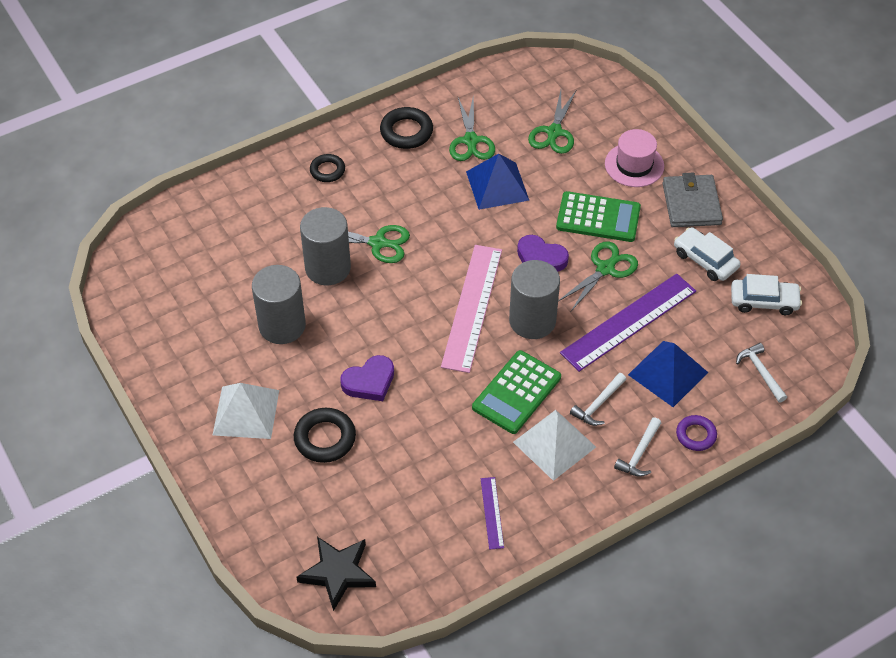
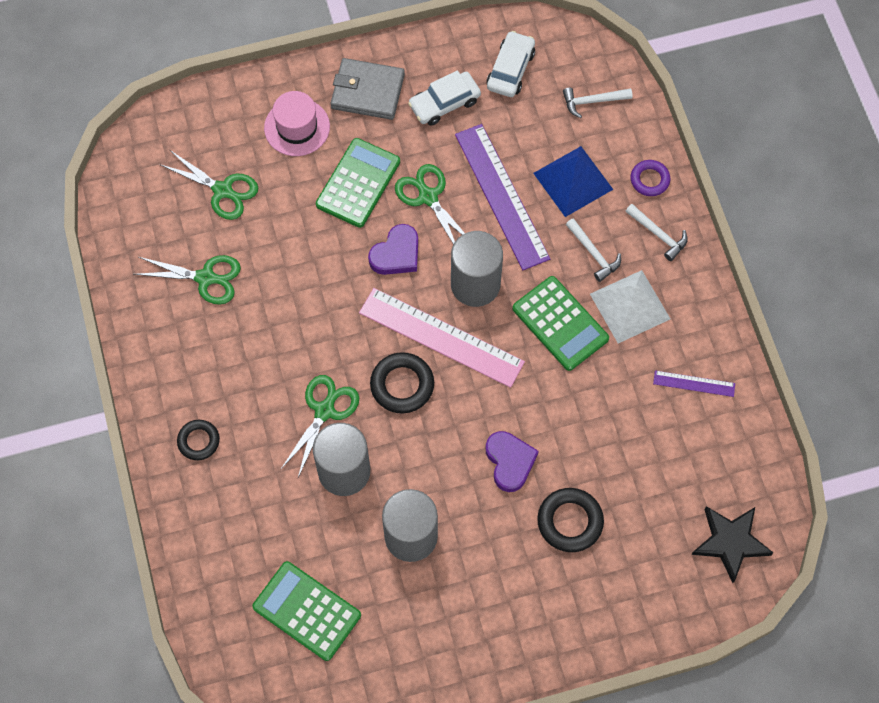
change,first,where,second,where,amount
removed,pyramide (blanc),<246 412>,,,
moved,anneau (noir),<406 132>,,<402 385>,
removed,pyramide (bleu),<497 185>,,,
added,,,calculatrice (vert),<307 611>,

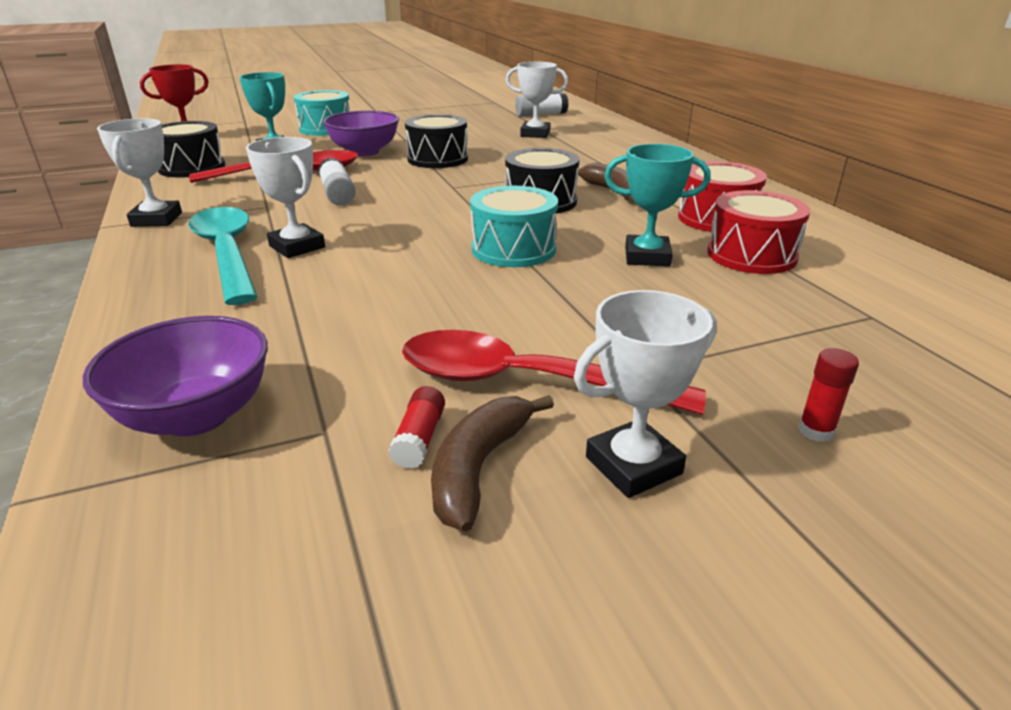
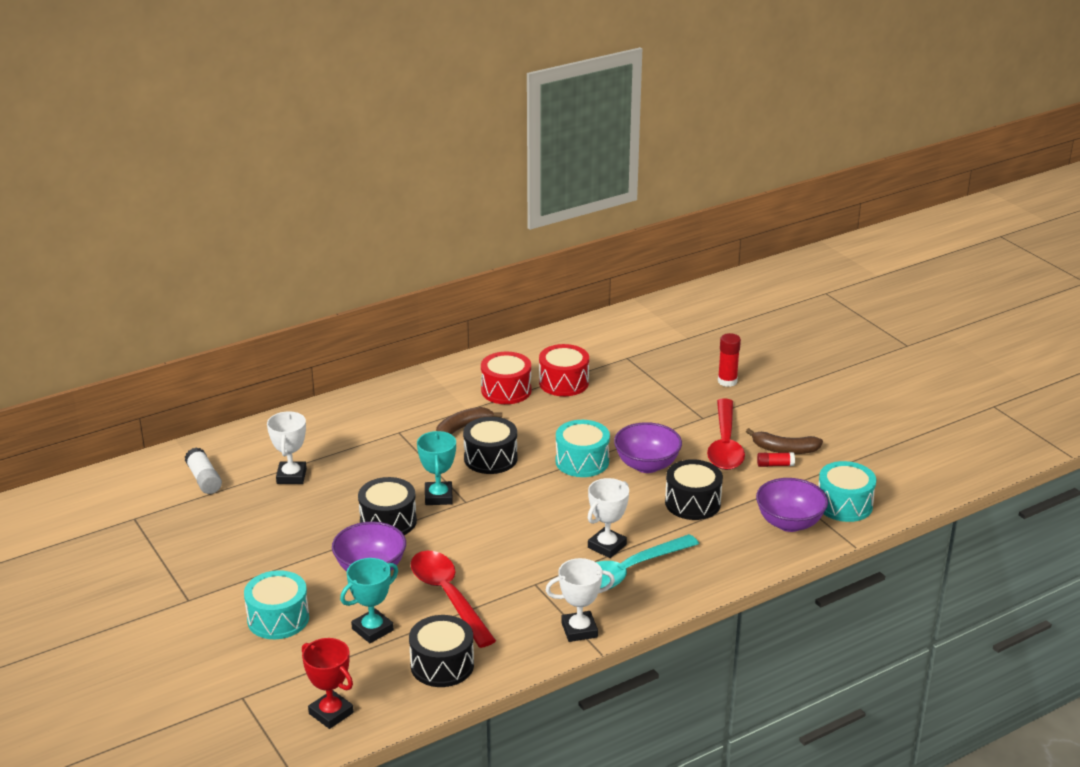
change,first,where,second,where,amount
removed,bâton de colle (blanc),<337 194>,,,
removed,trophée (blanc),<633 465>,,,
moved,trophée (turquoise),<647 257>,,<438 497>,
resized,bâton de colle (rouge),<816 431>,,<727 381>,x1.54
added,,,bol (violet),<647 465>,
added,,,tambour (noir),<692 503>,
added,,,tambour (turquoise),<844 505>,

* _Work required_
Check each line above for the word "pyramide" and copy every line that has it.

* _Solution for this task_
removed,pyramide (blanc),<246 412>,,,
removed,pyramide (bleu),<497 185>,,,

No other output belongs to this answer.